**Records for the exercise**

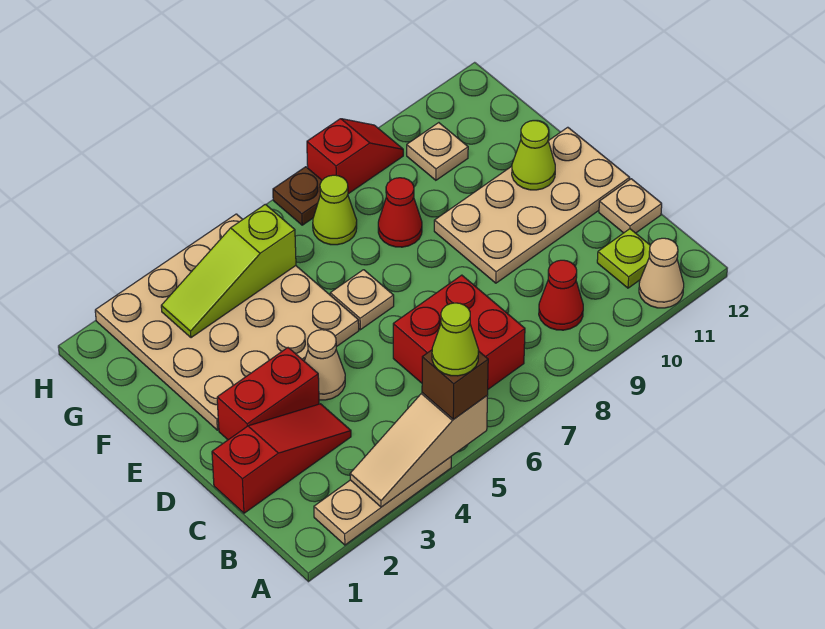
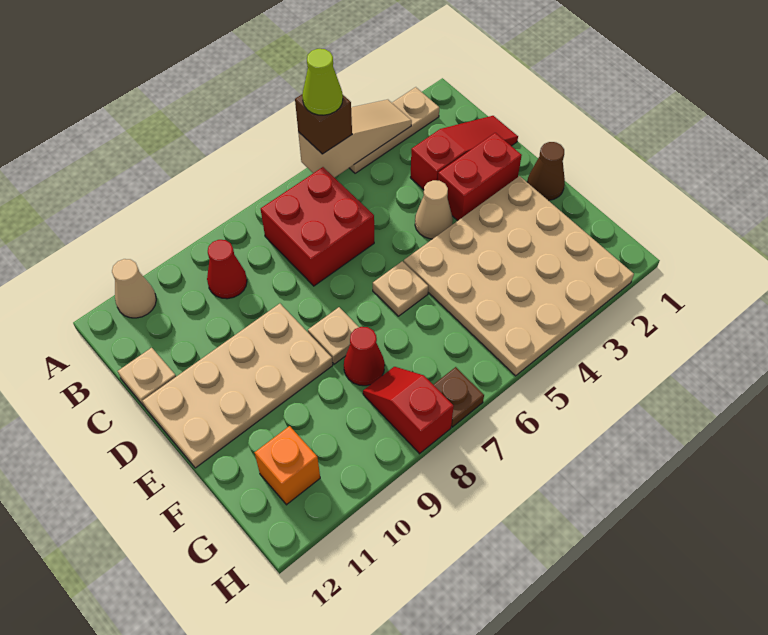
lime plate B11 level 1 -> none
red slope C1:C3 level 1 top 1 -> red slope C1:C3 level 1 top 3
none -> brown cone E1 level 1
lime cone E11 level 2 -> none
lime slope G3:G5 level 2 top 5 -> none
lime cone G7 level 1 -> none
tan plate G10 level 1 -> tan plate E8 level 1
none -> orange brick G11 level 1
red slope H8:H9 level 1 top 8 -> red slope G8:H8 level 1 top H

* * *

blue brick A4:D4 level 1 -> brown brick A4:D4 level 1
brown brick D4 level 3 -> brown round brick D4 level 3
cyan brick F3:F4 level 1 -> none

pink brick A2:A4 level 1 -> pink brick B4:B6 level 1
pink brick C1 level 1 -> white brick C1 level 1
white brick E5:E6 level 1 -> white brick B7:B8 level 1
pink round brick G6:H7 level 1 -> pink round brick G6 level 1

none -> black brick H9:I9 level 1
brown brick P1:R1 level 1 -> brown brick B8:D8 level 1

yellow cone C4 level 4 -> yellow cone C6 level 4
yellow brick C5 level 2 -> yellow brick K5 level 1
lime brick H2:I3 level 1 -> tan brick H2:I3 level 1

==

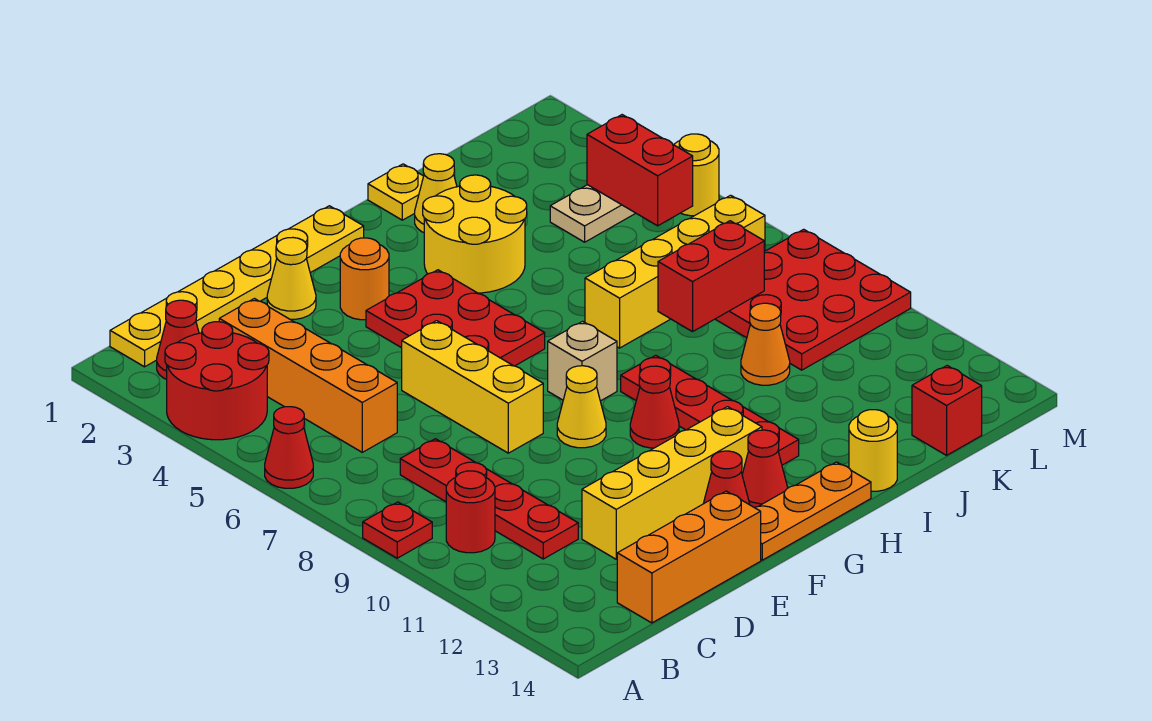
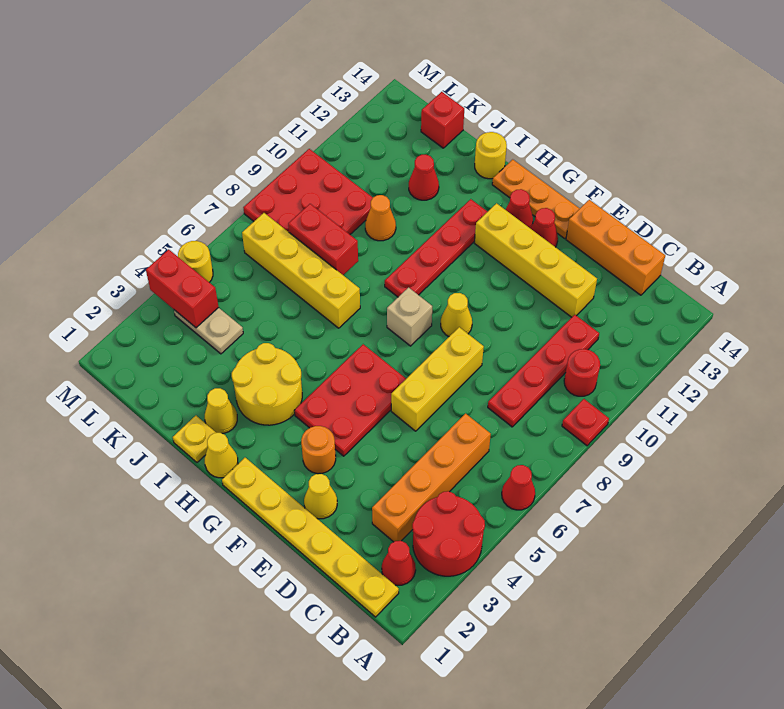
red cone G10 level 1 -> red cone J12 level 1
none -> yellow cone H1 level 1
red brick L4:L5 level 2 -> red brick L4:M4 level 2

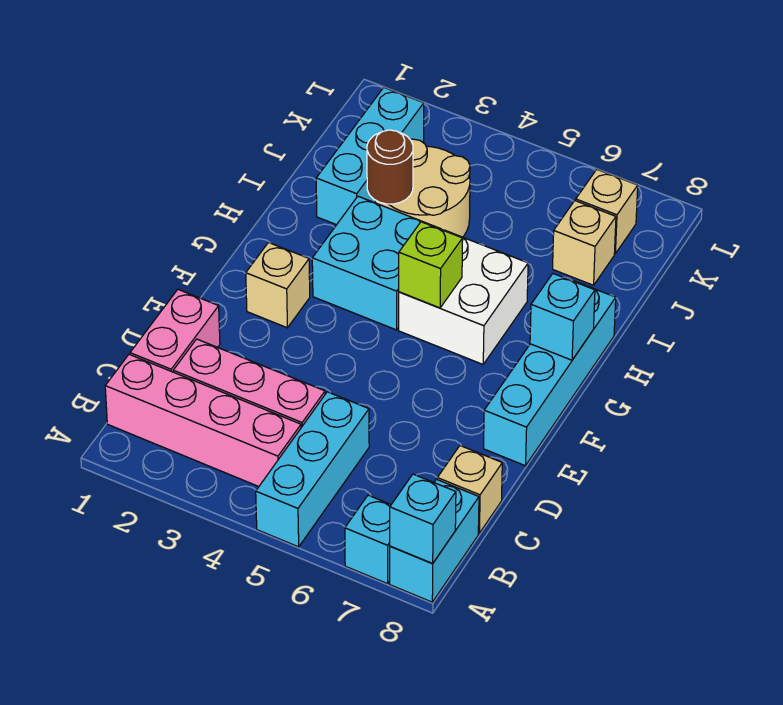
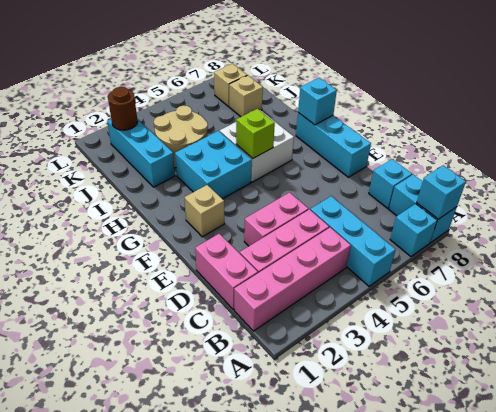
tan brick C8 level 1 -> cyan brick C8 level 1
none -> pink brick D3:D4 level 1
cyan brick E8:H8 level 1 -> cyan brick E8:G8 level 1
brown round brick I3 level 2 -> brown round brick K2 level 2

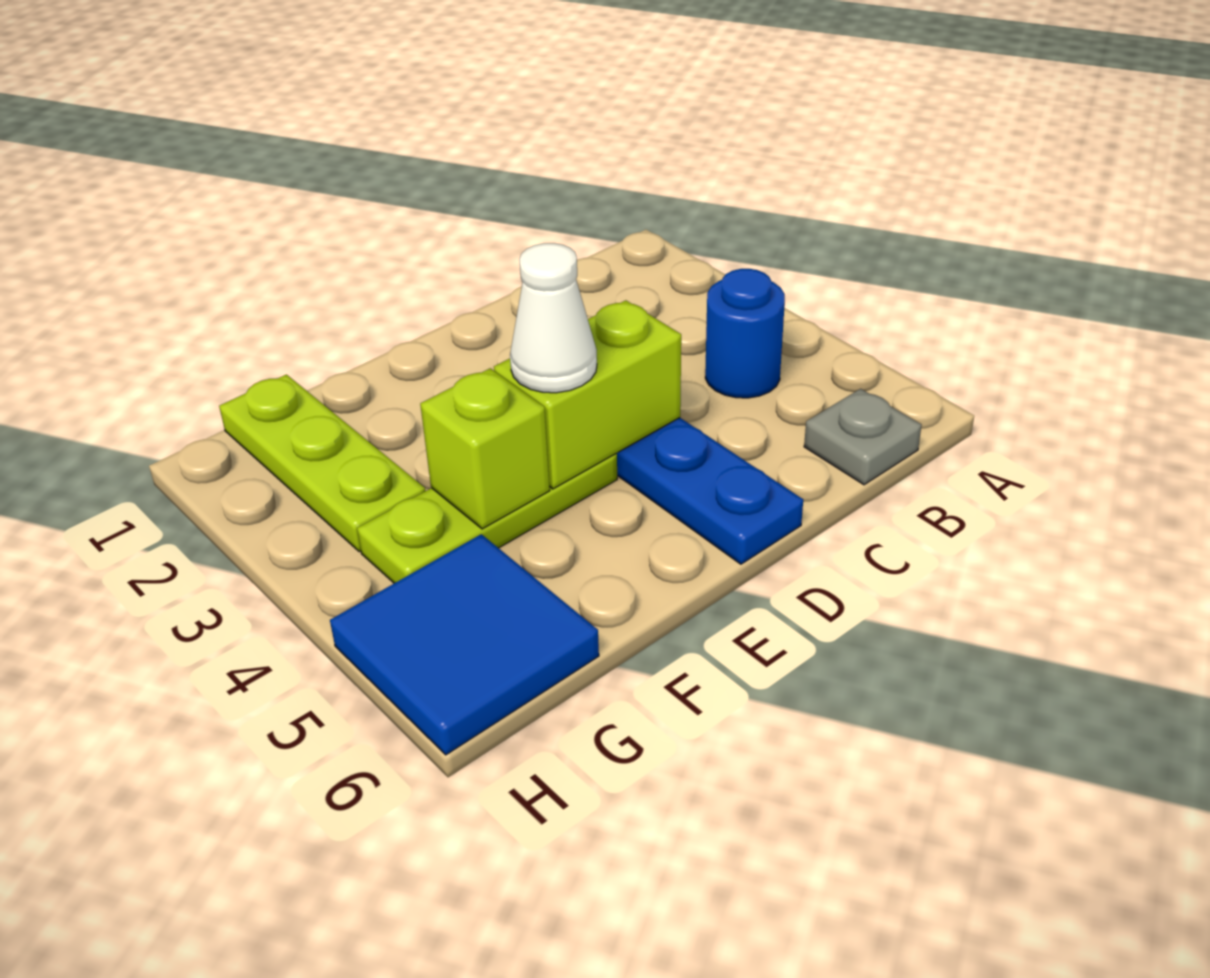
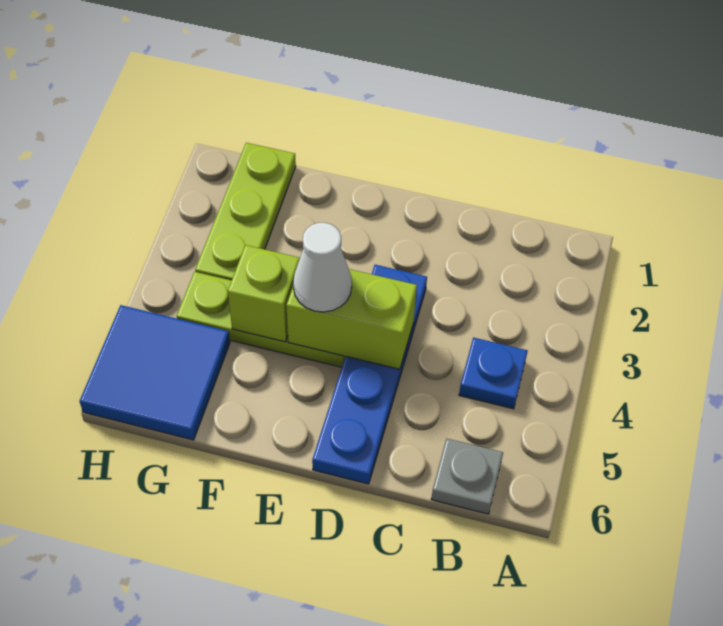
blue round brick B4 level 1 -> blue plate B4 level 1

**Work task**
Please copy the lines in the records above between the one holding "cyan brick F3:F4 level 1 -> none" and the one holding "pink round brick G6:H7", inclusive, exactly and with no other line.

**Solution**
cyan brick F3:F4 level 1 -> none

pink brick A2:A4 level 1 -> pink brick B4:B6 level 1
pink brick C1 level 1 -> white brick C1 level 1
white brick E5:E6 level 1 -> white brick B7:B8 level 1
pink round brick G6:H7 level 1 -> pink round brick G6 level 1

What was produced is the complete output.